• [Task goal]: Here the answer must be the exact run of lines from the line holding "white brick F5:G6" to the end of the material below, and nothing else.

• [Raw data]:

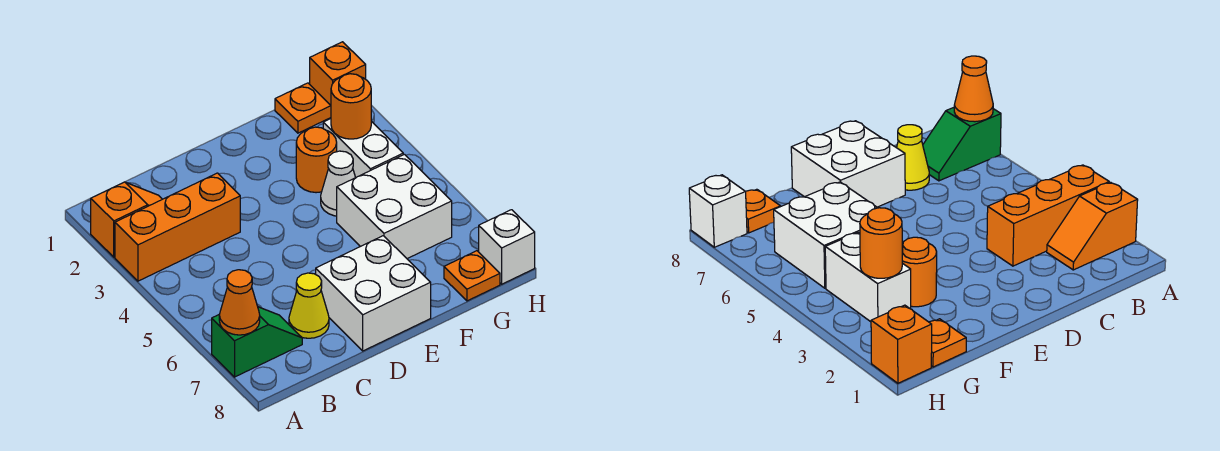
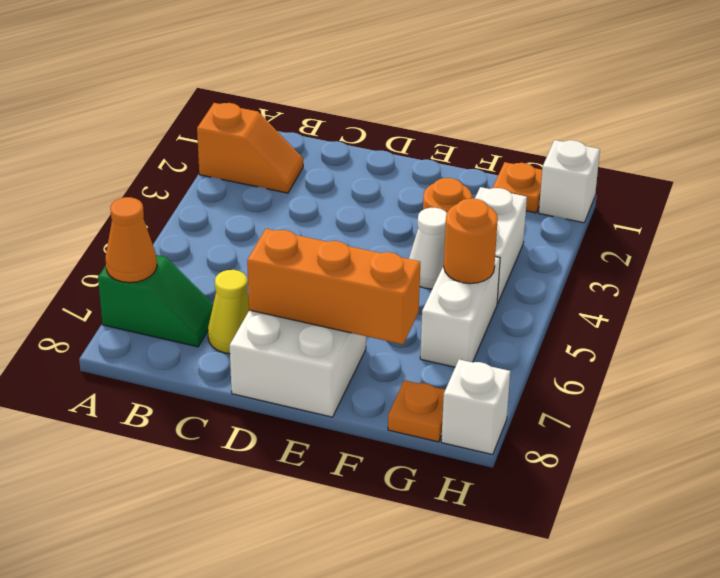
orange brick A3:C3 level 1 -> orange brick D7:F7 level 2
white brick F5:G6 level 1 -> white brick G5:G6 level 1
orange round brick G3 level 2 -> orange round brick G5 level 2
orange brick H1 level 1 -> white brick H1 level 1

• [Output]:
white brick F5:G6 level 1 -> white brick G5:G6 level 1
orange round brick G3 level 2 -> orange round brick G5 level 2
orange brick H1 level 1 -> white brick H1 level 1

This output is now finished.